»»

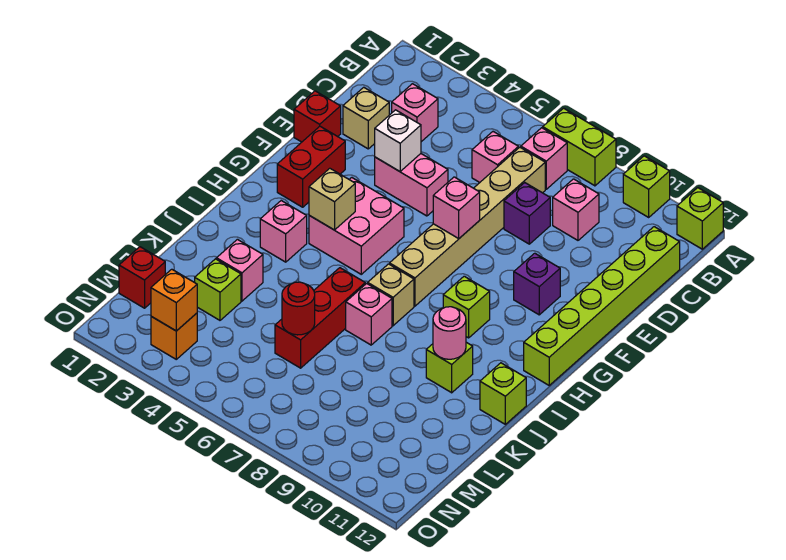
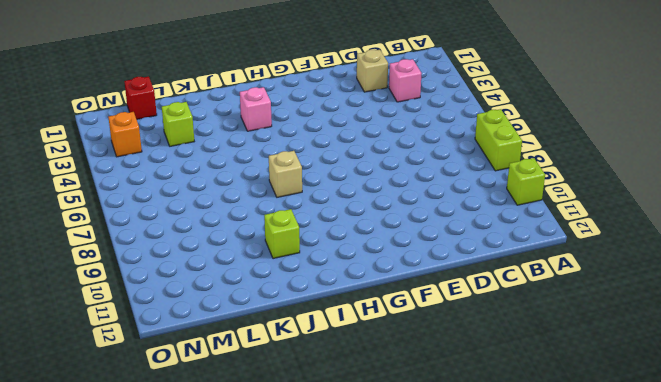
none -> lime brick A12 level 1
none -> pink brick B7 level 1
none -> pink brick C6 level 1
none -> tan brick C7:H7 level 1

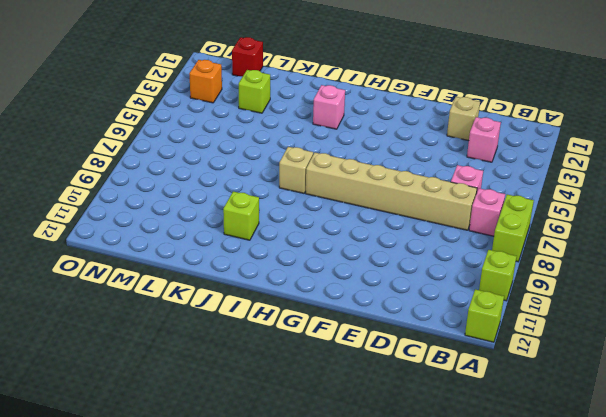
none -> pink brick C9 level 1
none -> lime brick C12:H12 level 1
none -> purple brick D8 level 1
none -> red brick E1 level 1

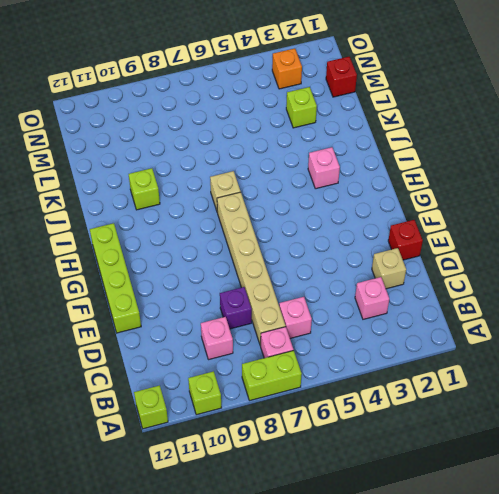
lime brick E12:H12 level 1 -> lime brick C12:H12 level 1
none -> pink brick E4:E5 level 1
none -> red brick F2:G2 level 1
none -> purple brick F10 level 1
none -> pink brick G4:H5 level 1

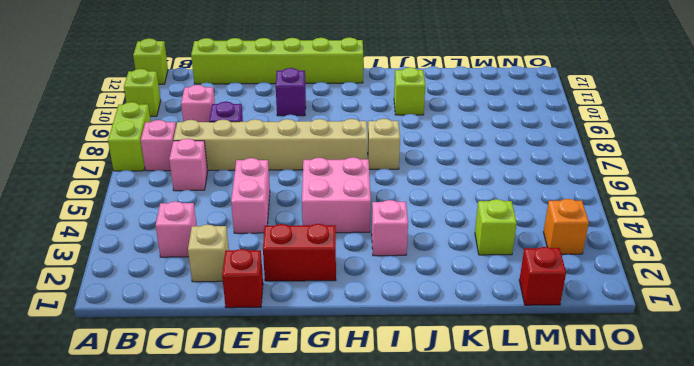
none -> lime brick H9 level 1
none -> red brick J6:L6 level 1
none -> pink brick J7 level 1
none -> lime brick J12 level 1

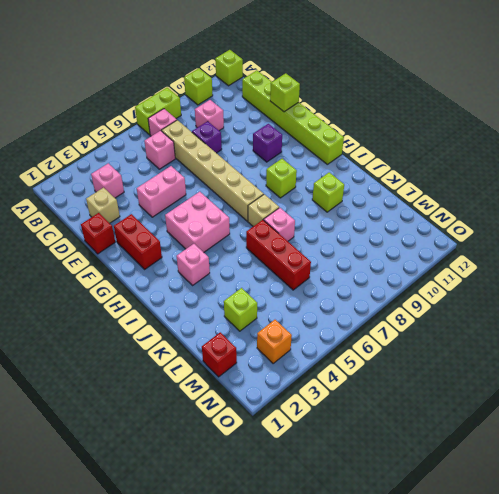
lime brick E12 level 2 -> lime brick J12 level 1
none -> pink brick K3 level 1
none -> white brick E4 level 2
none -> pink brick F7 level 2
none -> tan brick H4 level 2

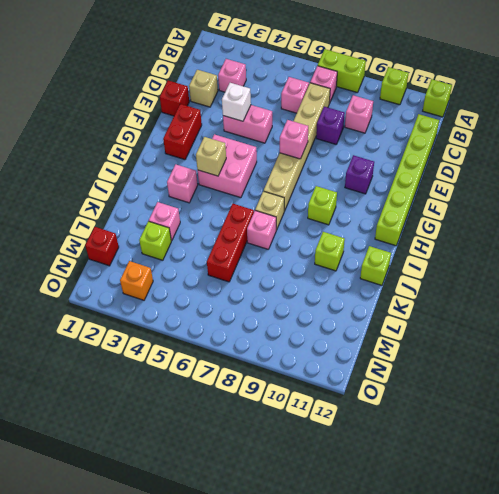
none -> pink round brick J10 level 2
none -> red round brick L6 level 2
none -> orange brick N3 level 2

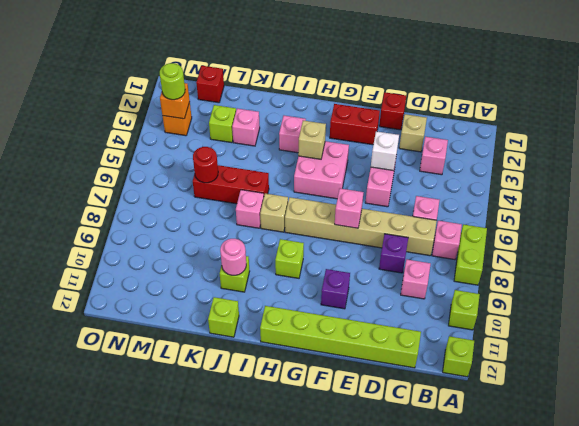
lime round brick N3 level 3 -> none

««

Exercise objective
Replicate the material above verbatim; images stay out of the copy.

Finished exercise
none -> lime brick A12 level 1
none -> pink brick B7 level 1
none -> pink brick C6 level 1
none -> tan brick C7:H7 level 1

none -> pink brick C9 level 1
none -> lime brick C12:H12 level 1
none -> purple brick D8 level 1
none -> red brick E1 level 1

lime brick E12:H12 level 1 -> lime brick C12:H12 level 1
none -> pink brick E4:E5 level 1
none -> red brick F2:G2 level 1
none -> purple brick F10 level 1
none -> pink brick G4:H5 level 1

none -> lime brick H9 level 1
none -> red brick J6:L6 level 1
none -> pink brick J7 level 1
none -> lime brick J12 level 1

lime brick E12 level 2 -> lime brick J12 level 1
none -> pink brick K3 level 1
none -> white brick E4 level 2
none -> pink brick F7 level 2
none -> tan brick H4 level 2

none -> pink round brick J10 level 2
none -> red round brick L6 level 2
none -> orange brick N3 level 2

lime round brick N3 level 3 -> none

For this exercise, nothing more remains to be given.